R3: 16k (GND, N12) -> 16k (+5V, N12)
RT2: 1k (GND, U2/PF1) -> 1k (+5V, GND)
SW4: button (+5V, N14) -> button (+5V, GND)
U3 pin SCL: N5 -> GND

...

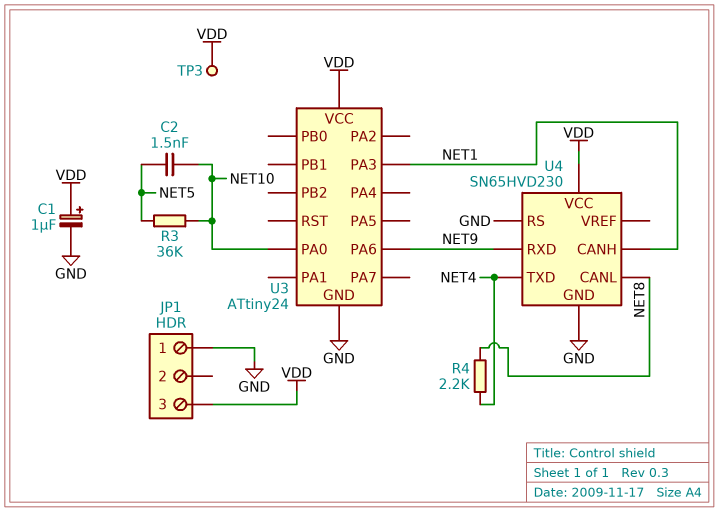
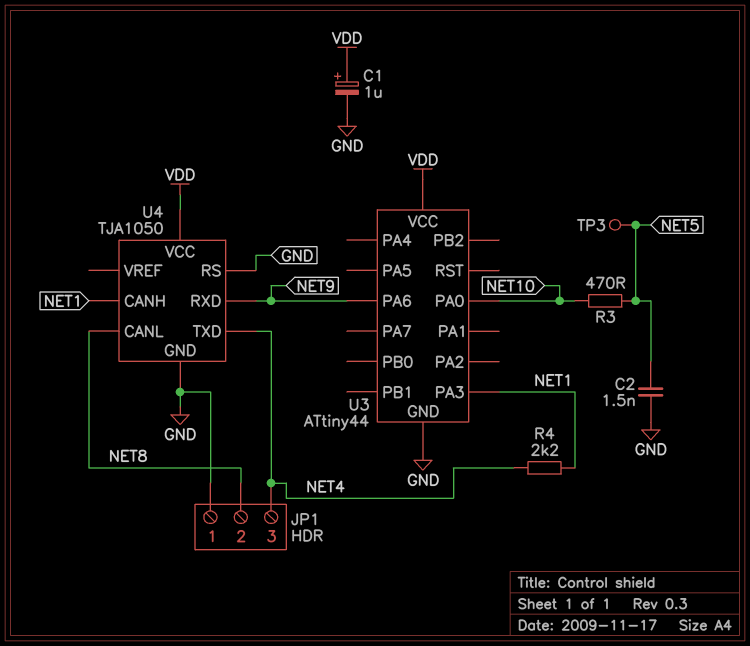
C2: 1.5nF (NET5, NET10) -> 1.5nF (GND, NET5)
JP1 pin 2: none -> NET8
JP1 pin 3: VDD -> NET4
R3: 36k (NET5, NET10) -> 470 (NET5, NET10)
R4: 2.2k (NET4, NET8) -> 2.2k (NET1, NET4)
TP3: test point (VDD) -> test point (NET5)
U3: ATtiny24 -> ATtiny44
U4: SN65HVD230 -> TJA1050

...

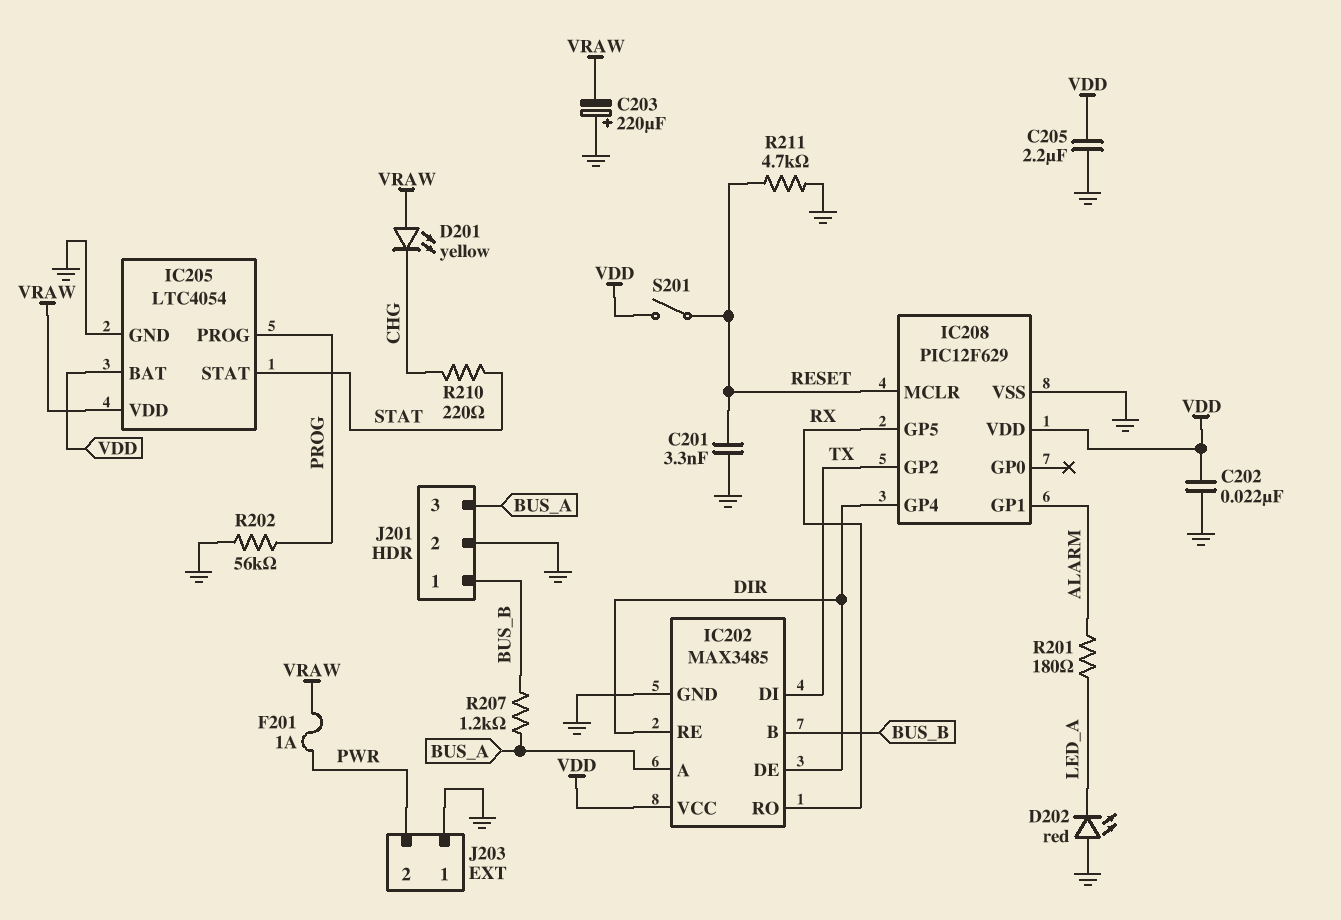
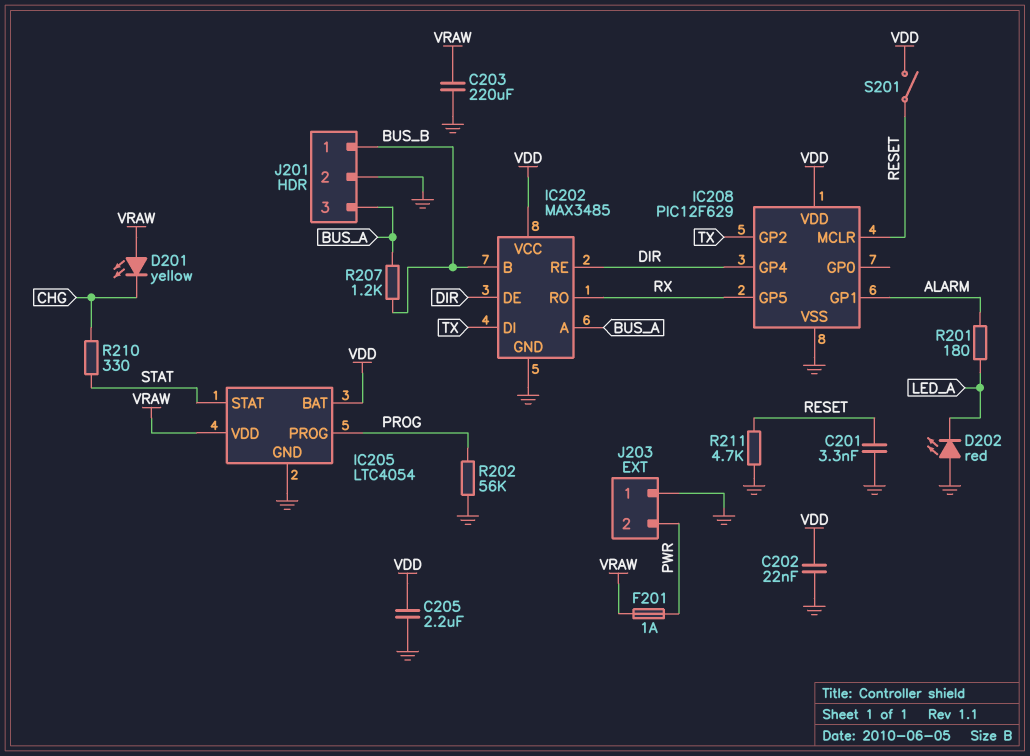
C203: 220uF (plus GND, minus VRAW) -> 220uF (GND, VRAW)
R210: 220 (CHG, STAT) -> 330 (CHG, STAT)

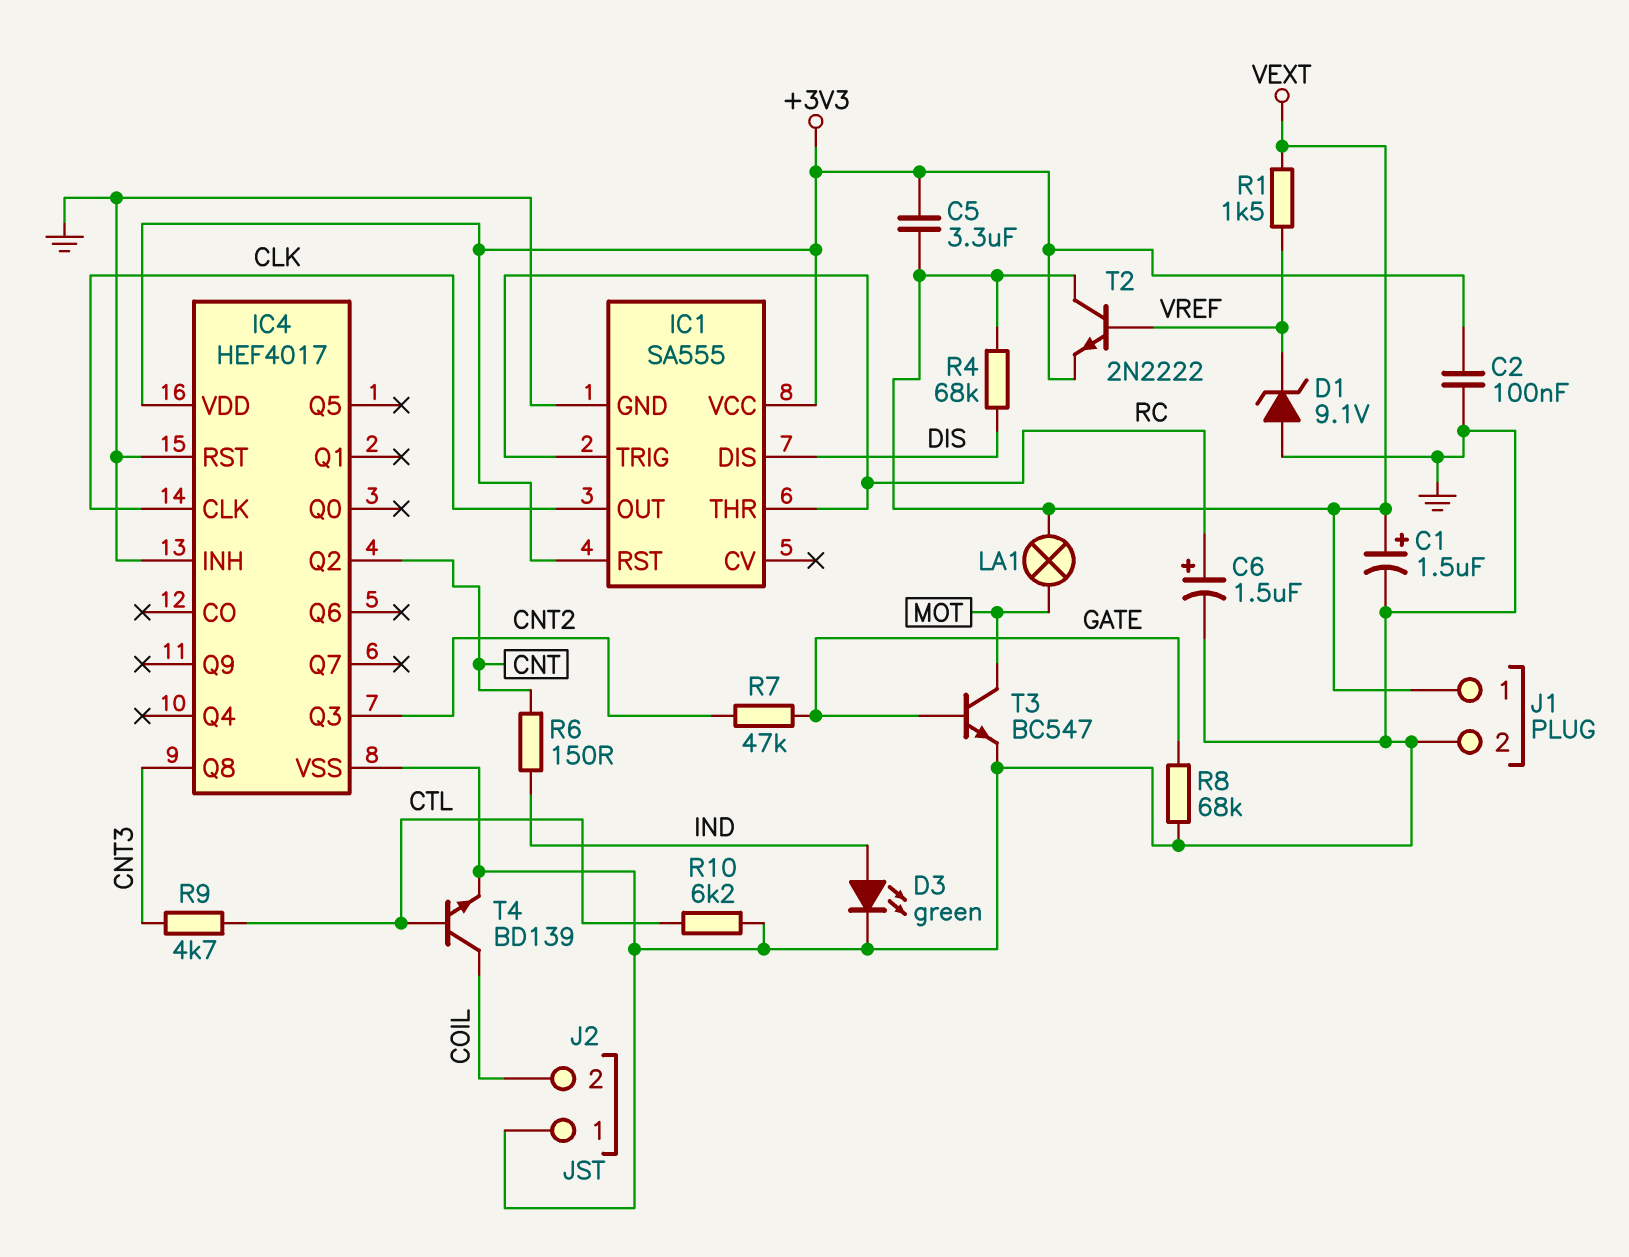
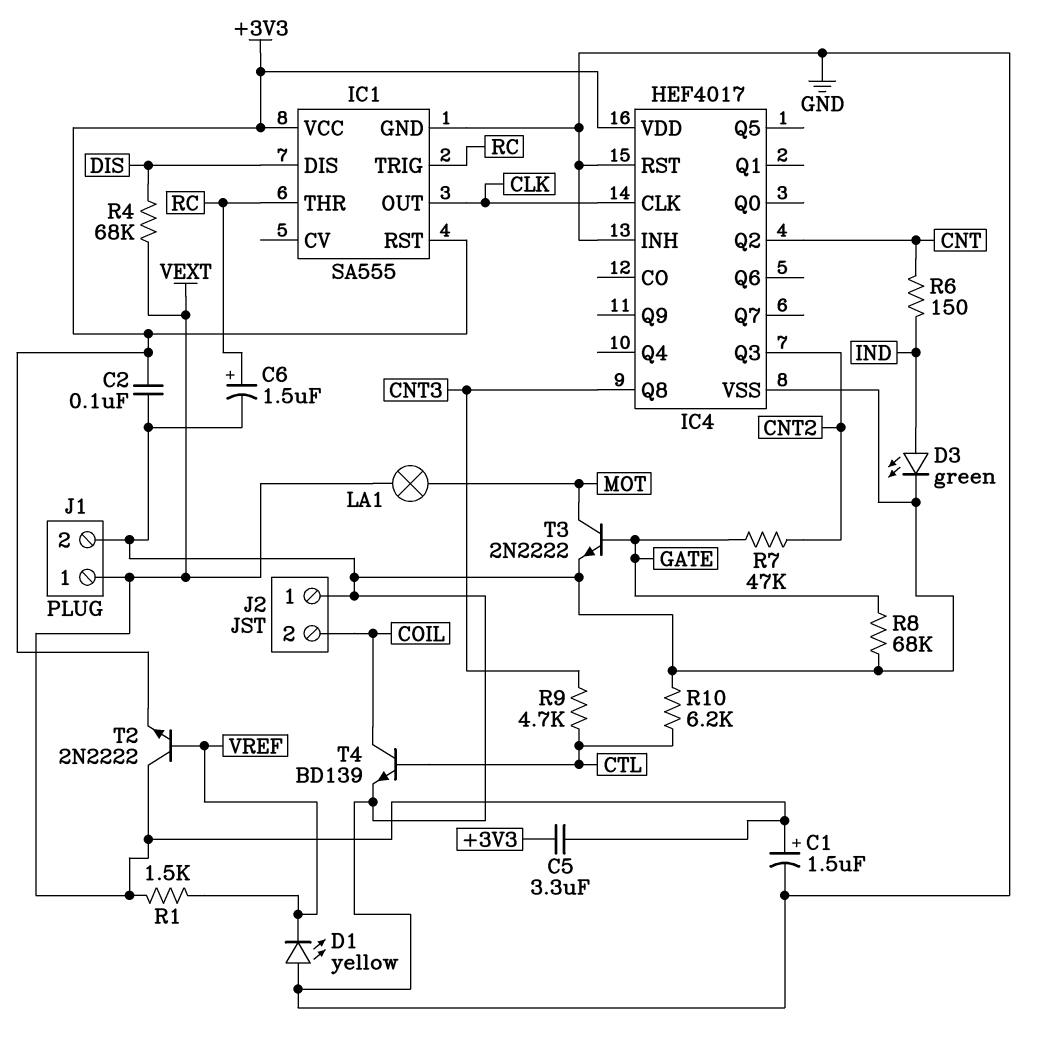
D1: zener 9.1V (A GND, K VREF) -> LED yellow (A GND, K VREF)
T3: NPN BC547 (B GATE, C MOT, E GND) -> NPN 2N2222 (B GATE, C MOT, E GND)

# PROMPT:
Could you reproduce, exactly, every line above from the line with "C2: 1.5nF (NET5, NET10) -> 1.5nF (GND, NET5)" to the line with "U4: SN65HVD230 -> TJA1050", and no other line? Both ends count.

# ANSWER:
C2: 1.5nF (NET5, NET10) -> 1.5nF (GND, NET5)
JP1 pin 2: none -> NET8
JP1 pin 3: VDD -> NET4
R3: 36k (NET5, NET10) -> 470 (NET5, NET10)
R4: 2.2k (NET4, NET8) -> 2.2k (NET1, NET4)
TP3: test point (VDD) -> test point (NET5)
U3: ATtiny24 -> ATtiny44
U4: SN65HVD230 -> TJA1050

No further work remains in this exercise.